**TASK:** Nothing may be left out of the listing below but its images; repeat the rest exactly.

**DATA EXTRACT:**
▼

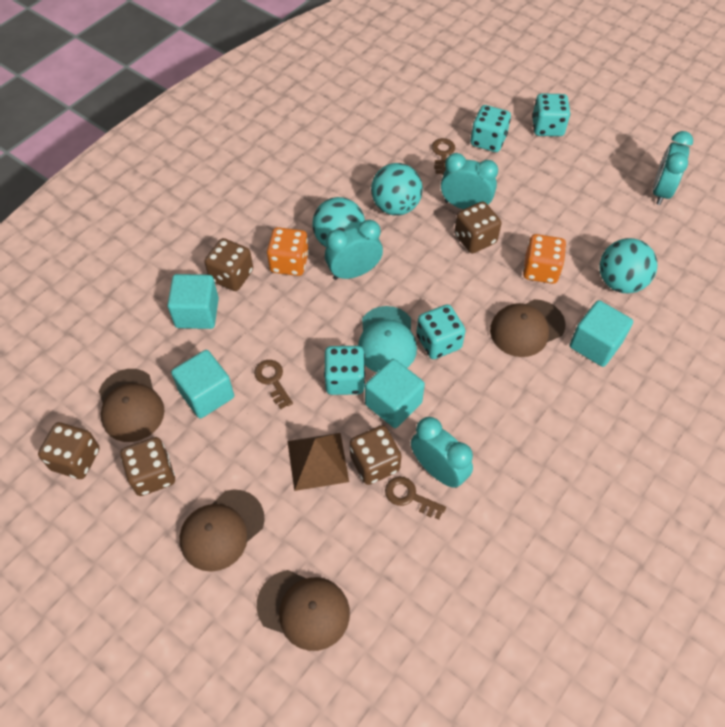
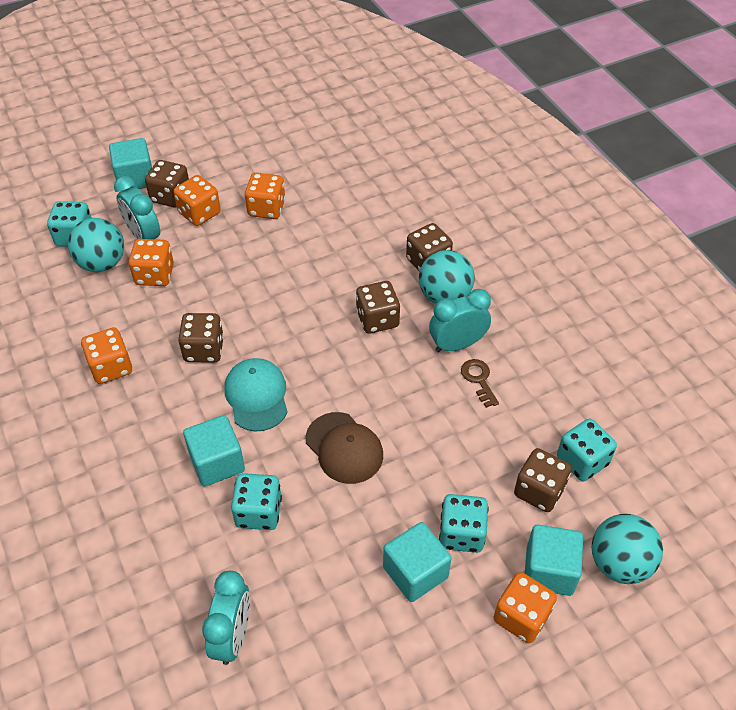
brown cap: 4 -> 1
brown key: 3 -> 1
brown pyramid: 1 -> 0
orange dice: 2 -> 5
turquoise clock: 4 -> 3

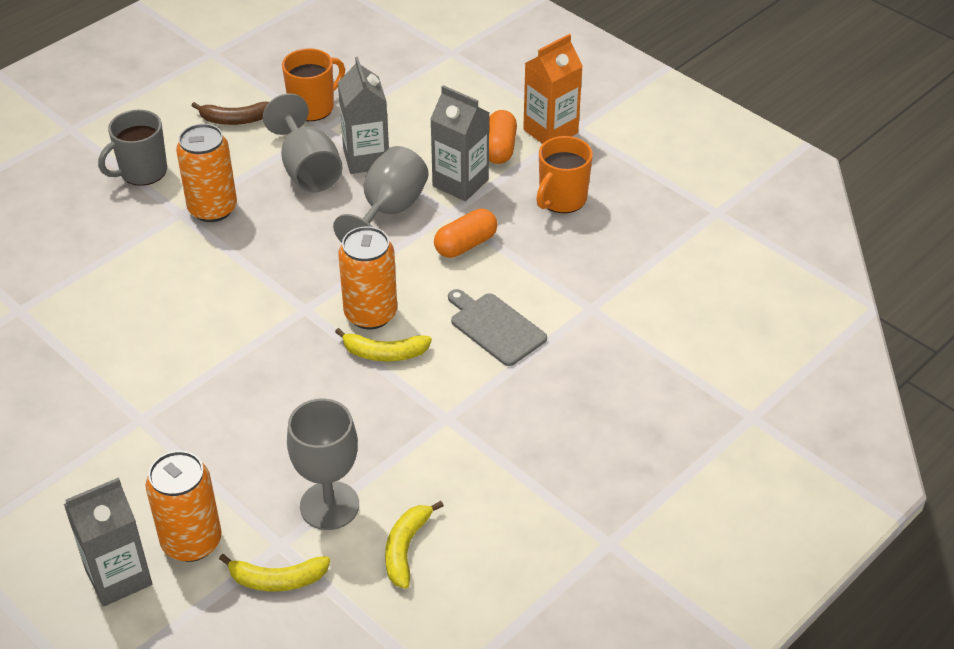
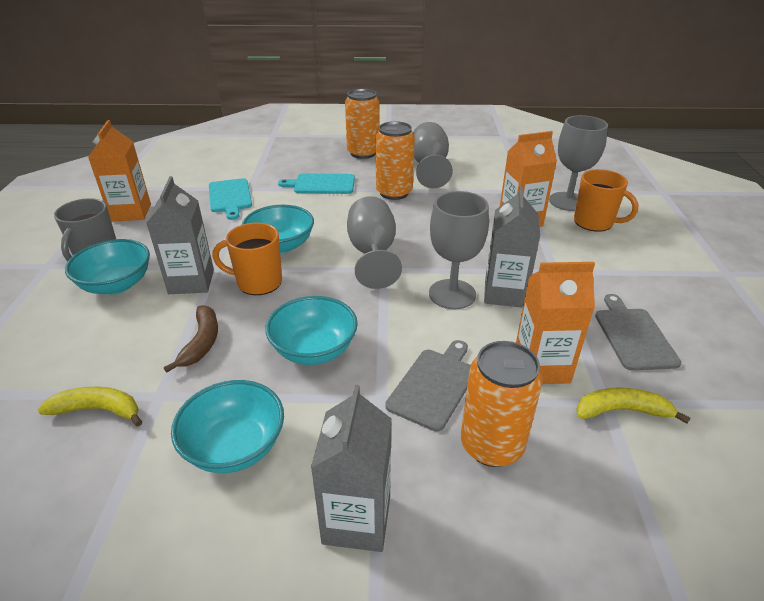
grey cutting board: 1 -> 2
grey goblet: 3 -> 4
orange capsule: 2 -> 0
orange carton: 1 -> 3
turquoise bowl: 0 -> 4
turquoise cutting board: 0 -> 2
yellow banana: 3 -> 2

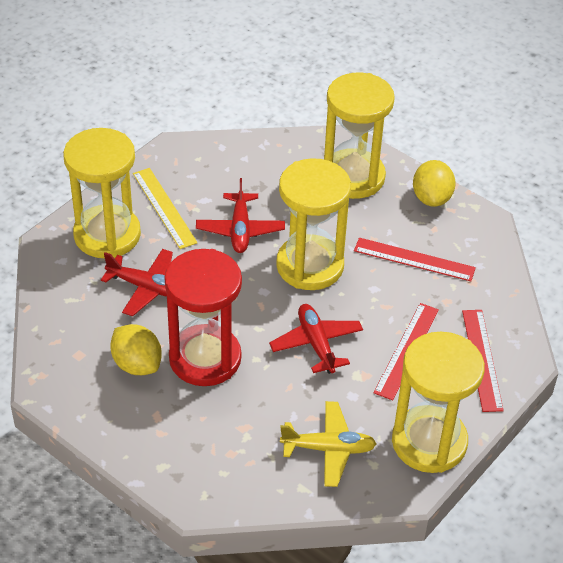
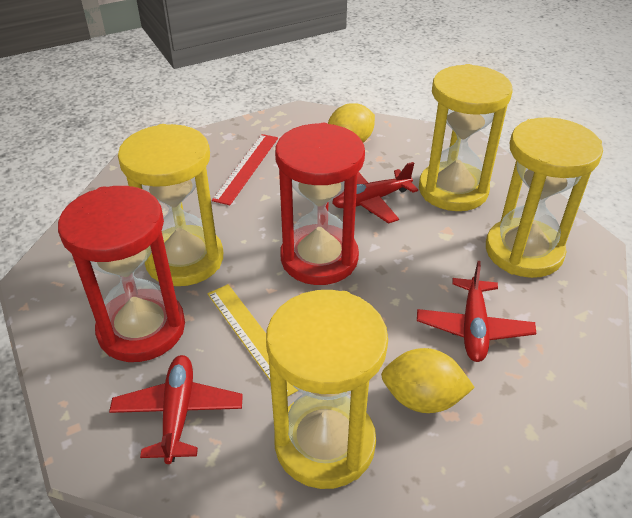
red hourglass: 1 -> 2
red ruler: 3 -> 1
yellow plane: 1 -> 0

▲

**EXERCISE OUTPUT:**
brown cap: 4 -> 1
brown key: 3 -> 1
brown pyramid: 1 -> 0
orange dice: 2 -> 5
turquoise clock: 4 -> 3

grey cutting board: 1 -> 2
grey goblet: 3 -> 4
orange capsule: 2 -> 0
orange carton: 1 -> 3
turquoise bowl: 0 -> 4
turquoise cutting board: 0 -> 2
yellow banana: 3 -> 2

red hourglass: 1 -> 2
red ruler: 3 -> 1
yellow plane: 1 -> 0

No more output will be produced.